[Assignment]: Any picture in the data below should be skipped, while every line is repeated exactly.

(Itemized modification records)
---------------

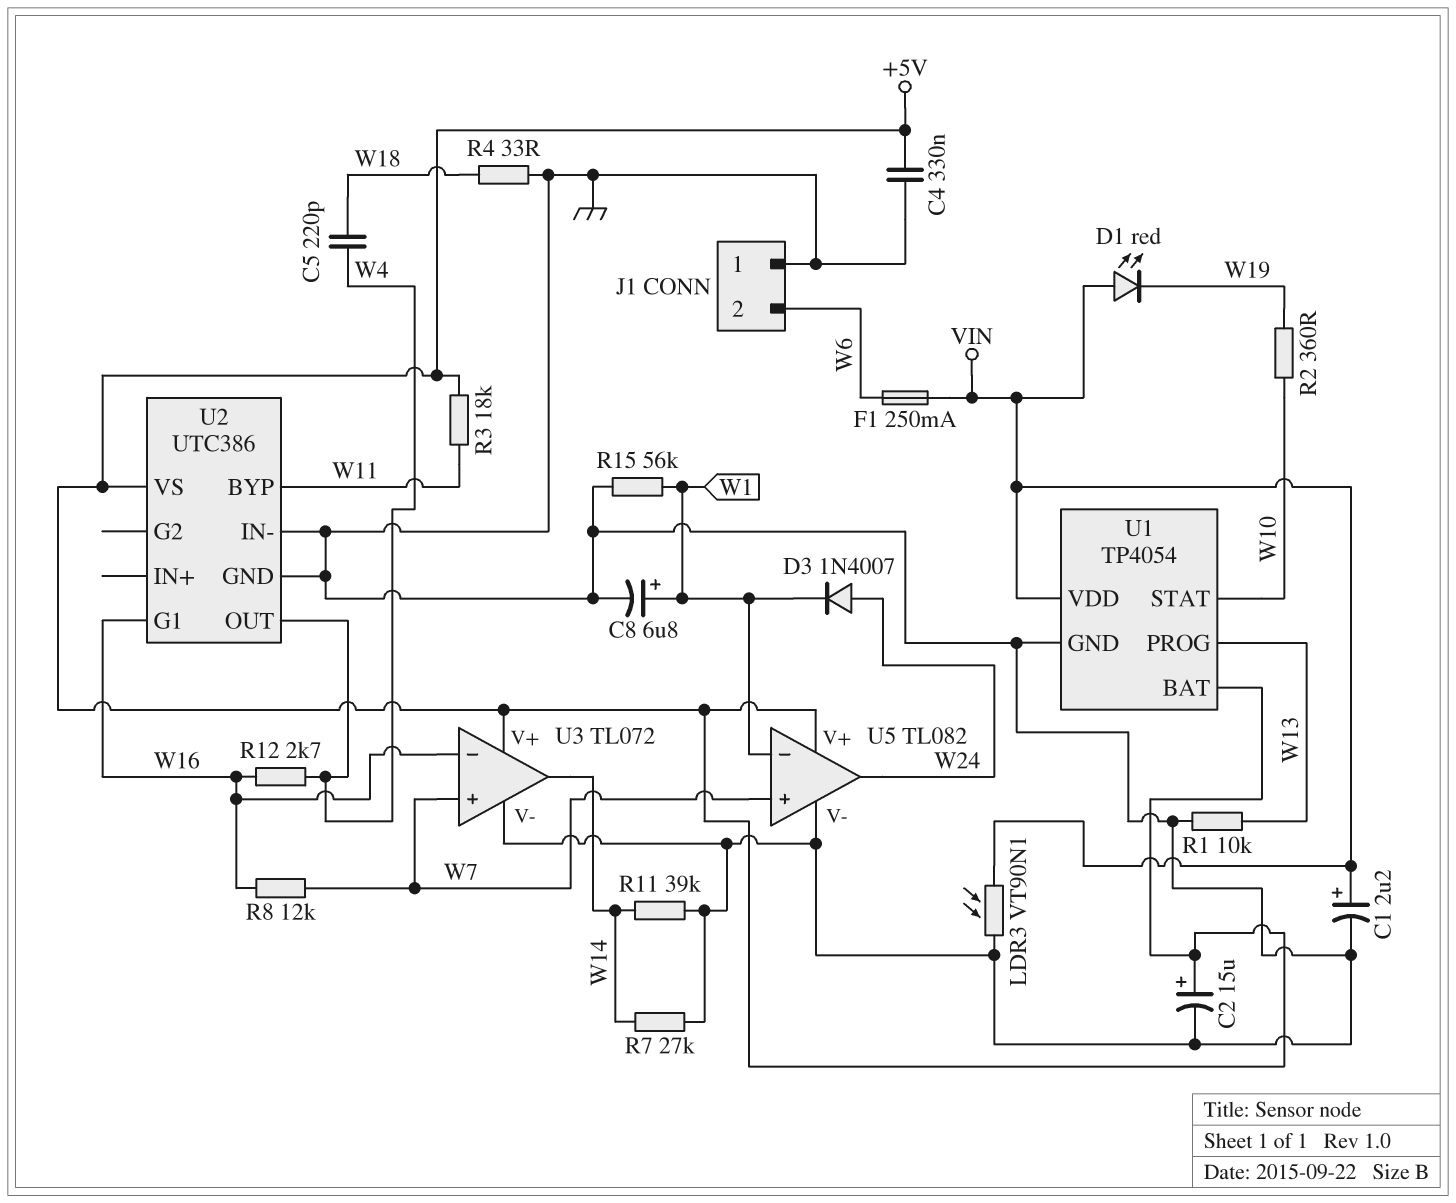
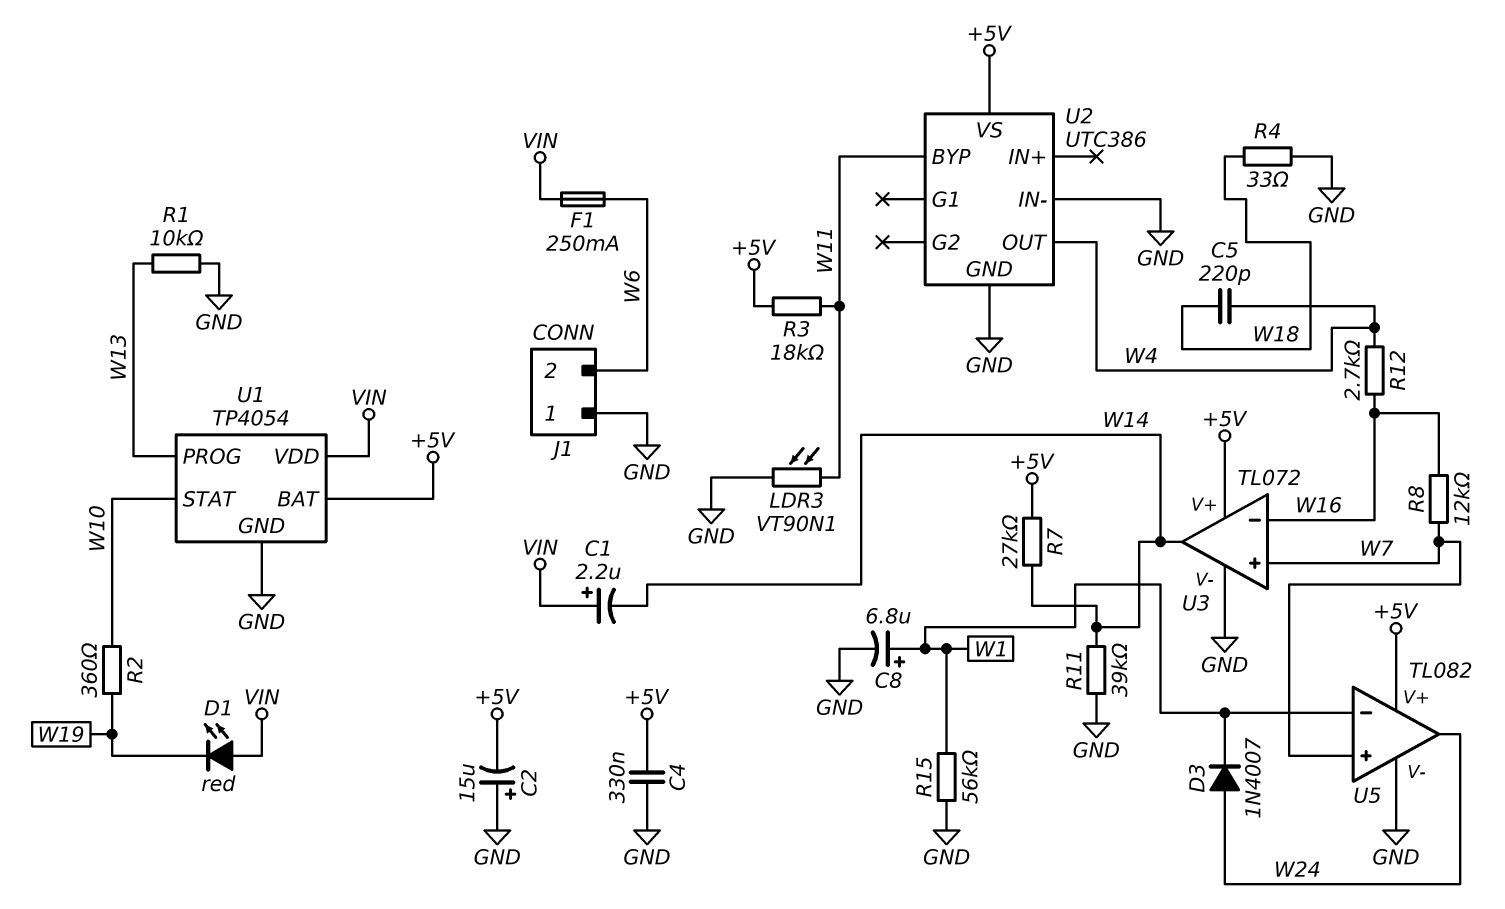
C1: 2.2uF (plus VIN, minus GND) -> 2.2uF (plus VIN, minus W14)
C2: 15uF (plus +5V, minus GND) -> 15uF (plus GND, minus +5V)
LDR3: VT90N1 (GND, VIN) -> VT90N1 (GND, W11)
R7: 27k (GND, W14) -> 27k (+5V, W14)
U2 pin G1: W16 -> none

---------------

[Result below]:
C1: 2.2uF (plus VIN, minus GND) -> 2.2uF (plus VIN, minus W14)
C2: 15uF (plus +5V, minus GND) -> 15uF (plus GND, minus +5V)
LDR3: VT90N1 (GND, VIN) -> VT90N1 (GND, W11)
R7: 27k (GND, W14) -> 27k (+5V, W14)
U2 pin G1: W16 -> none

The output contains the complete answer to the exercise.